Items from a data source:
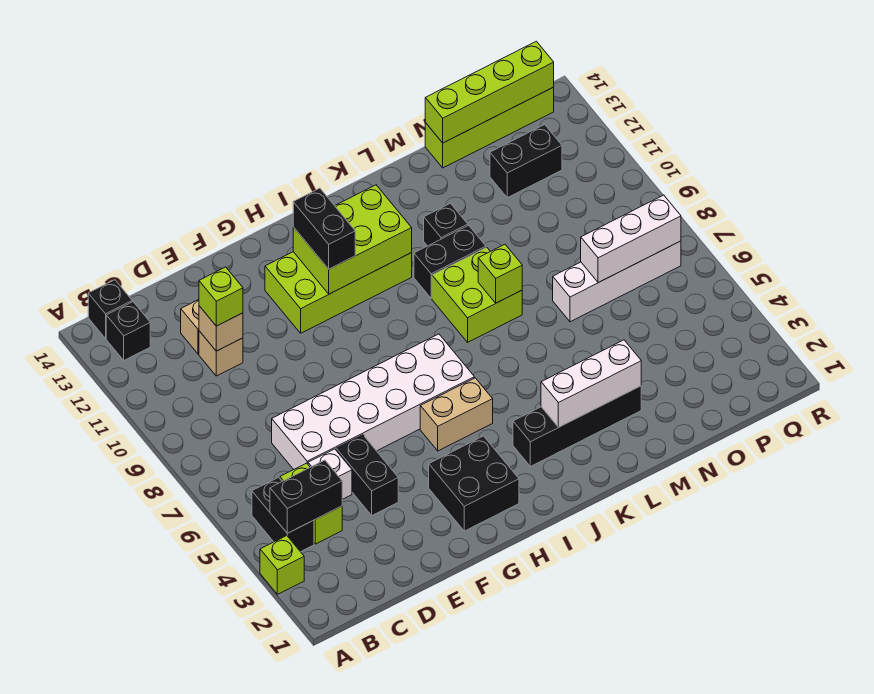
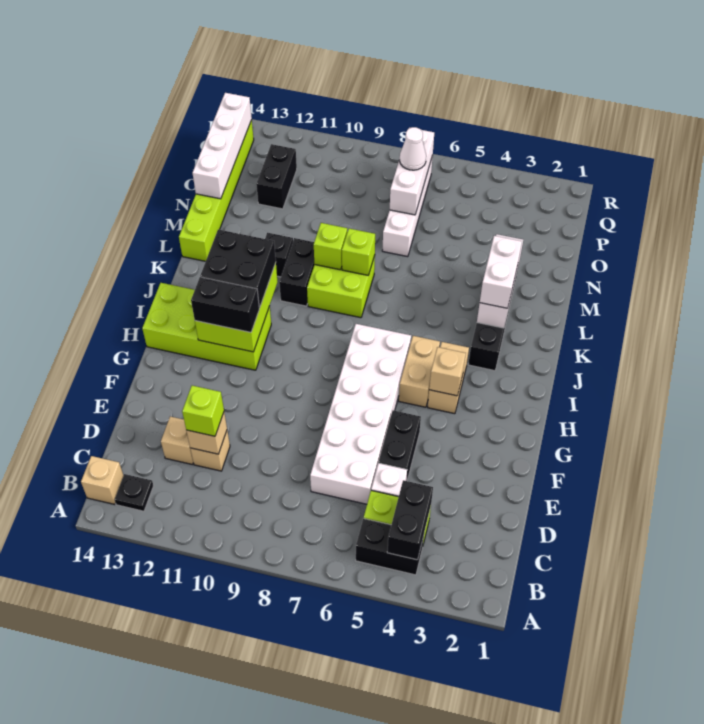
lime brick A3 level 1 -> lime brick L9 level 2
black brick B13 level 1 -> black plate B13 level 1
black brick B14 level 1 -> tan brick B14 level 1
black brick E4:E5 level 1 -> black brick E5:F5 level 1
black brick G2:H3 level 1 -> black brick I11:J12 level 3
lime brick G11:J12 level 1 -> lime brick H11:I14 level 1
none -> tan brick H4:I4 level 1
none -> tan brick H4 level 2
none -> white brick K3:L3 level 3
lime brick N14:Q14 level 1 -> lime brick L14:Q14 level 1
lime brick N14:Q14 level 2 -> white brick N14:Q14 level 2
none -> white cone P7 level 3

* Task details *
Drop the images; copy every entry above exactly.

* Result of this task *
lime brick A3 level 1 -> lime brick L9 level 2
black brick B13 level 1 -> black plate B13 level 1
black brick B14 level 1 -> tan brick B14 level 1
black brick E4:E5 level 1 -> black brick E5:F5 level 1
black brick G2:H3 level 1 -> black brick I11:J12 level 3
lime brick G11:J12 level 1 -> lime brick H11:I14 level 1
none -> tan brick H4:I4 level 1
none -> tan brick H4 level 2
none -> white brick K3:L3 level 3
lime brick N14:Q14 level 1 -> lime brick L14:Q14 level 1
lime brick N14:Q14 level 2 -> white brick N14:Q14 level 2
none -> white cone P7 level 3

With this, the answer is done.